Exercise description: All pictures are to be dropped, and the remaining data set down exactly.
(Beginning of Source data)
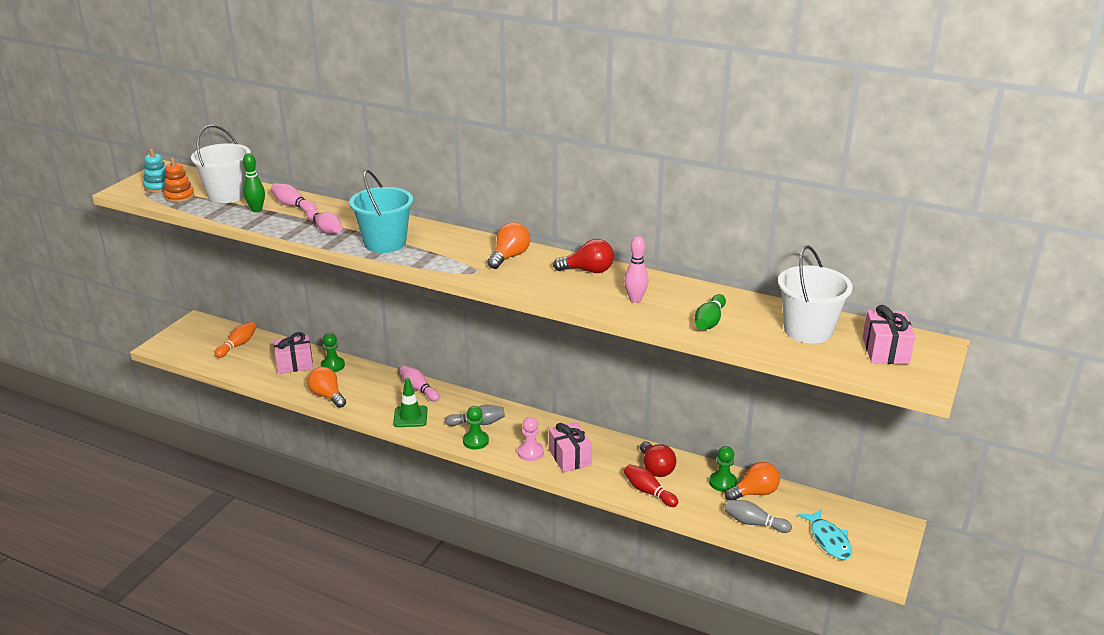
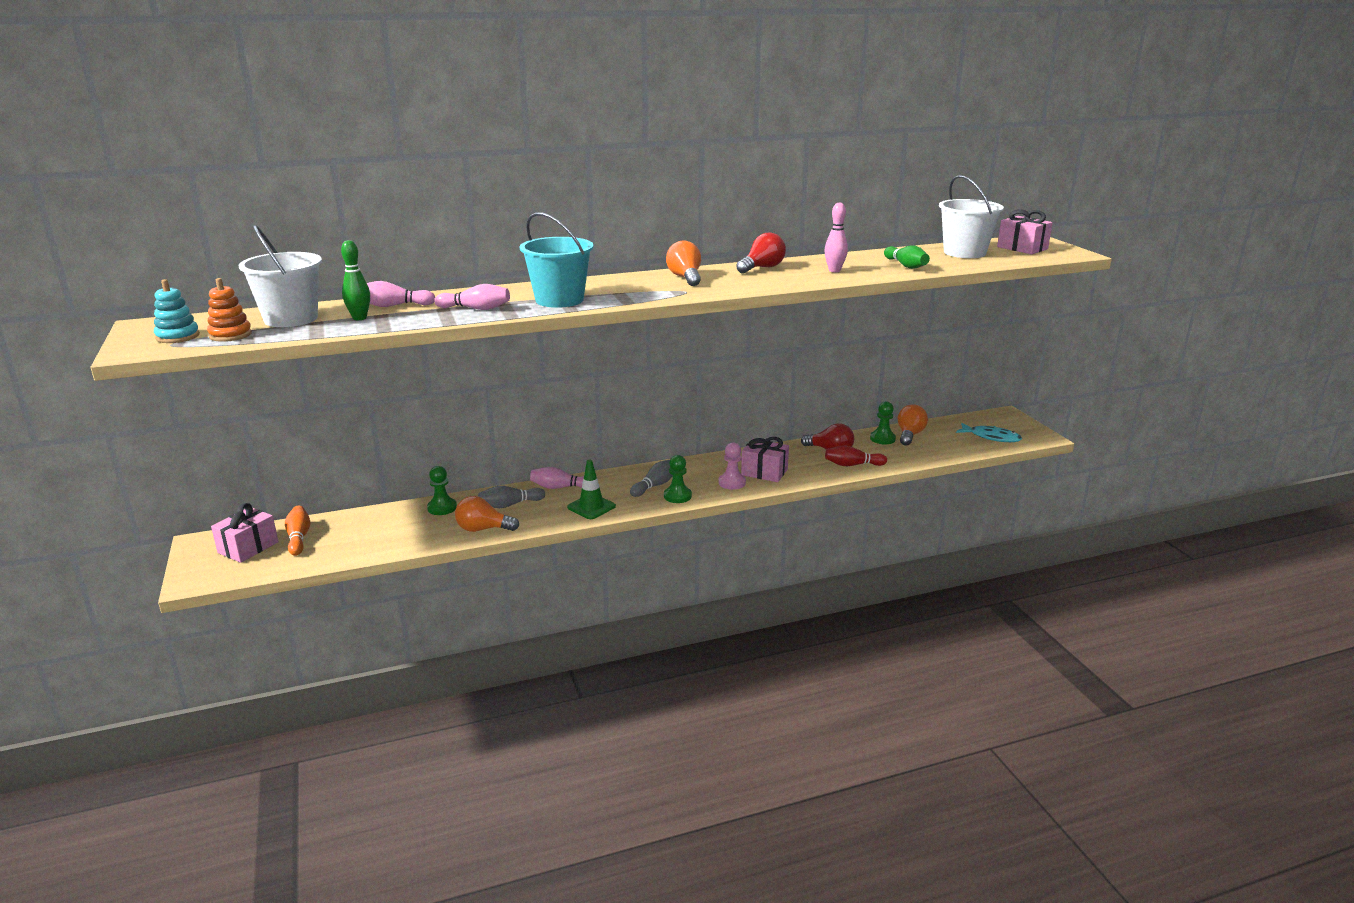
camera: 45 degrees left, 5 degrees down
pink gift [274,332,313,374] -> pink gift moved to [211,503,278,563]
grey bowling pin [725,500,792,533] -> grey bowling pin moved to [478,486,545,508]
(End of Source data)
Output for this task:
camera: 45 degrees left, 5 degrees down
pink gift [274,332,313,374] -> pink gift moved to [211,503,278,563]
grey bowling pin [725,500,792,533] -> grey bowling pin moved to [478,486,545,508]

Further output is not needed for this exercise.